Your answer must be an exact copy of the records, minus any pictures.
___ LISTED RECORDS ___
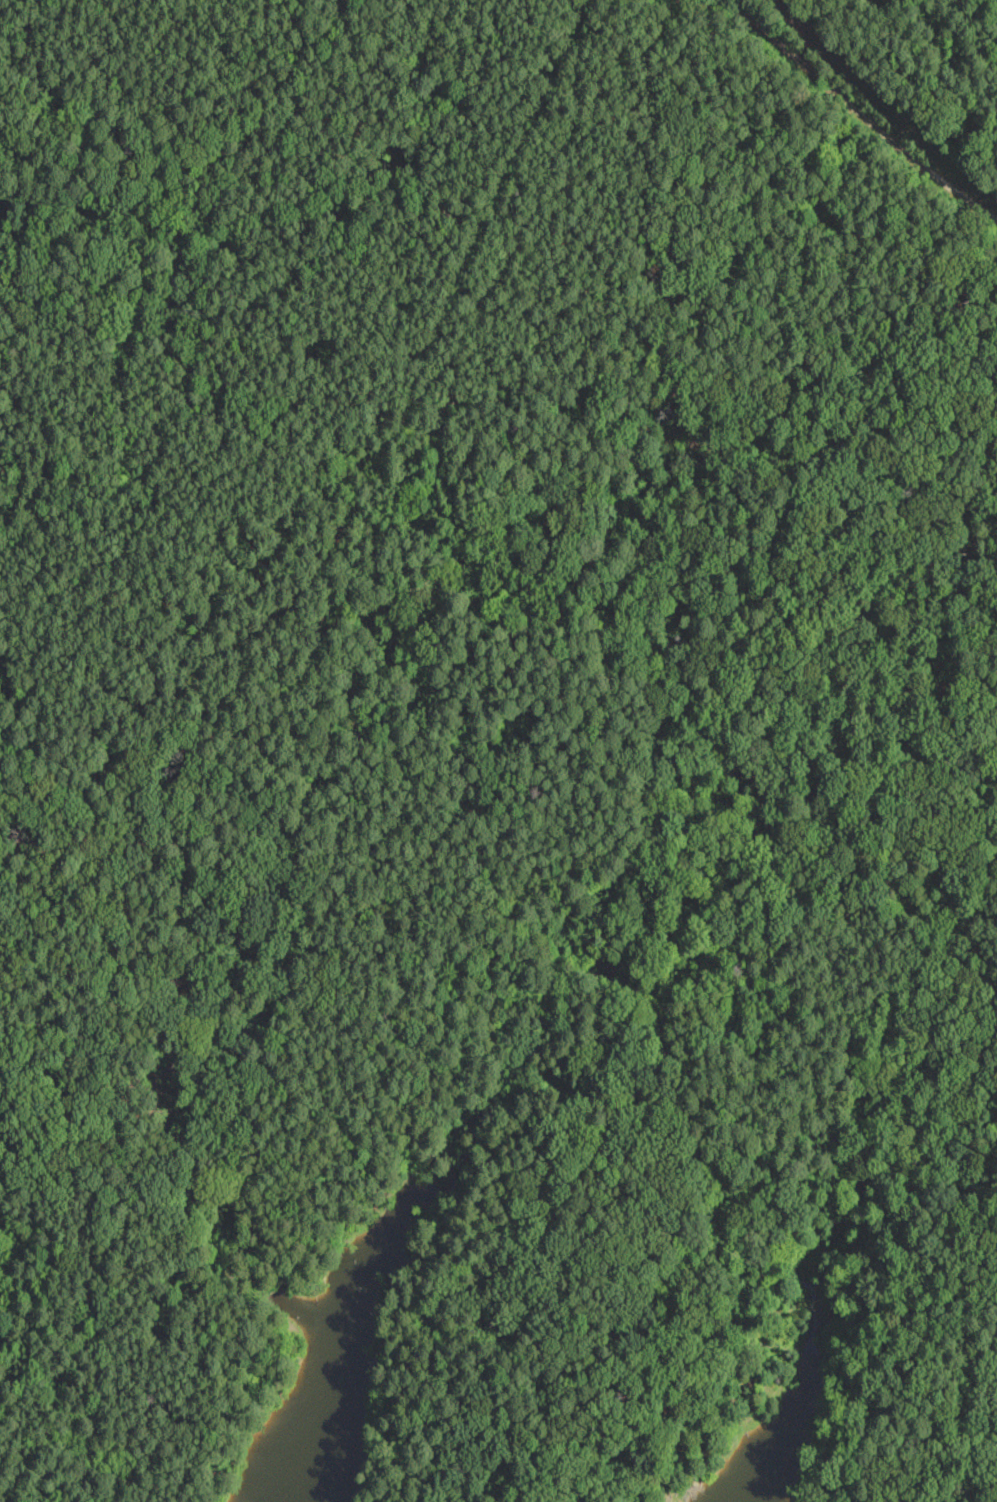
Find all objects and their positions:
road: (861, 114)
park: (499, 739)

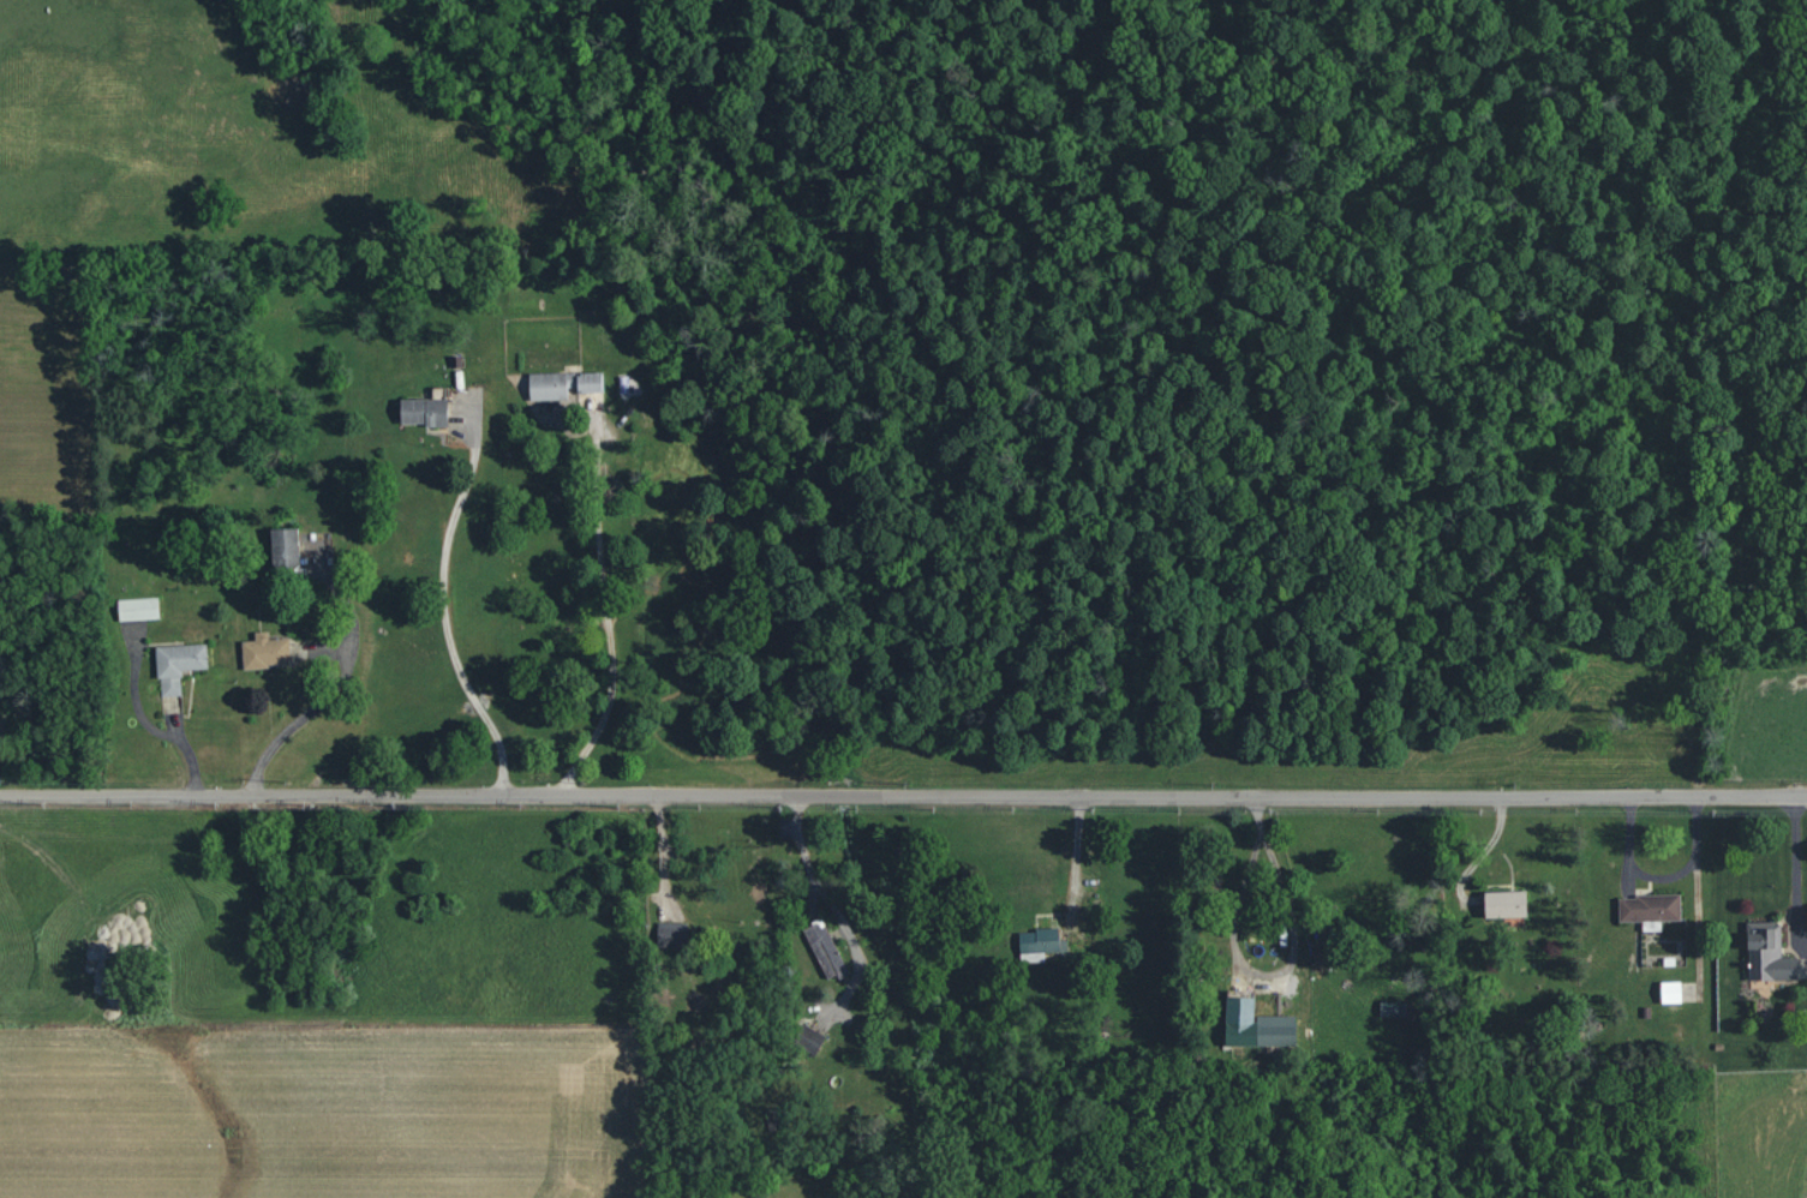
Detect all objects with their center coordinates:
building: (561, 384)
building: (424, 411)
building: (284, 549)
road: (437, 600)
building: (137, 609)
road: (592, 613)
building: (265, 651)
building: (177, 665)
road: (302, 705)
road: (903, 795)
road: (1253, 809)
road: (1696, 864)
road: (1794, 867)
road: (1073, 870)
road: (822, 890)
building: (1505, 905)
road: (701, 909)
building: (1649, 910)
building: (671, 935)
building: (1039, 943)
building: (824, 950)
building: (1768, 954)
road: (1241, 973)
building: (1670, 993)
building: (1392, 1010)
building: (1256, 1026)
building: (809, 1039)
building: (774, 1120)

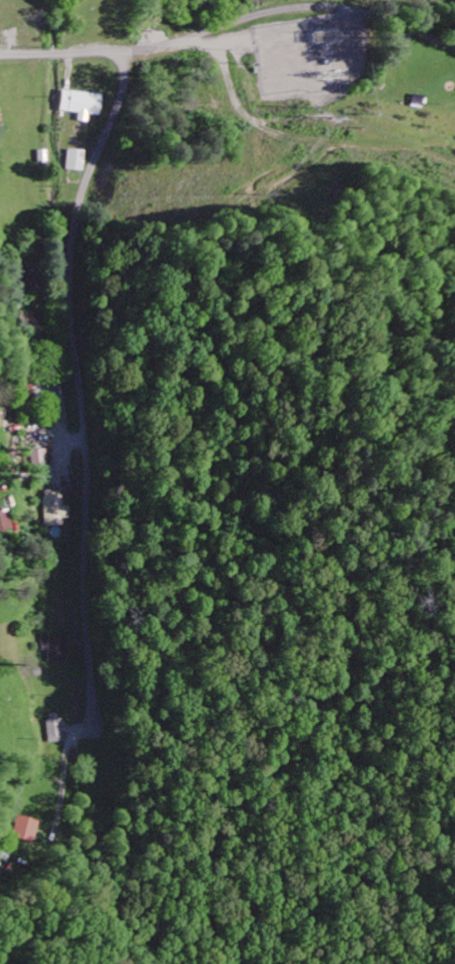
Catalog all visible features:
road: (230, 22)
building: (81, 106)
building: (42, 158)
building: (76, 162)
road: (80, 385)
building: (38, 458)
building: (54, 511)
building: (56, 650)
building: (53, 732)
building: (25, 830)

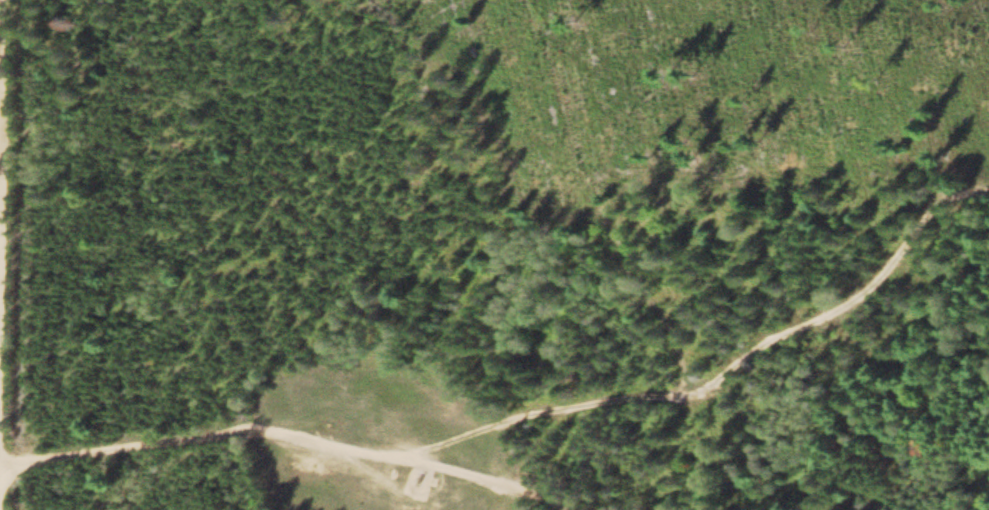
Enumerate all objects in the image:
road: (719, 375)
road: (277, 437)
petroleum well: (416, 484)

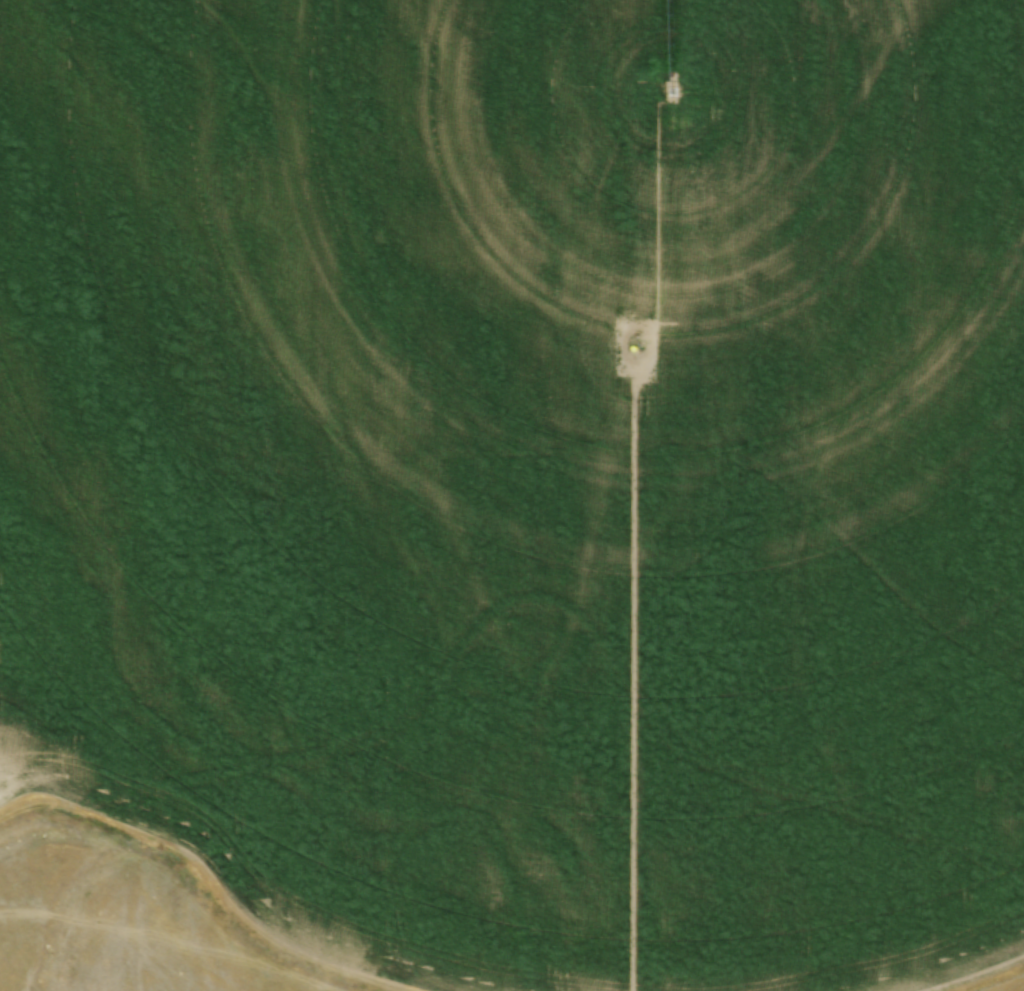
___
RESPONSE
Find all objects and their positions:
road: (861, 114)
park: (499, 739)

Detect all objects with their center coordinates:
building: (561, 384)
building: (424, 411)
building: (284, 549)
road: (437, 600)
building: (137, 609)
road: (592, 613)
building: (265, 651)
building: (177, 665)
road: (302, 705)
road: (903, 795)
road: (1253, 809)
road: (1696, 864)
road: (1794, 867)
road: (1073, 870)
road: (822, 890)
building: (1505, 905)
road: (701, 909)
building: (1649, 910)
building: (671, 935)
building: (1039, 943)
building: (824, 950)
building: (1768, 954)
road: (1241, 973)
building: (1670, 993)
building: (1392, 1010)
building: (1256, 1026)
building: (809, 1039)
building: (774, 1120)

Catalog all visible features:
road: (230, 22)
building: (81, 106)
building: (42, 158)
building: (76, 162)
road: (80, 385)
building: (38, 458)
building: (54, 511)
building: (56, 650)
building: (53, 732)
building: (25, 830)

Enumerate all objects in the image:
road: (719, 375)
road: (277, 437)
petroleum well: (416, 484)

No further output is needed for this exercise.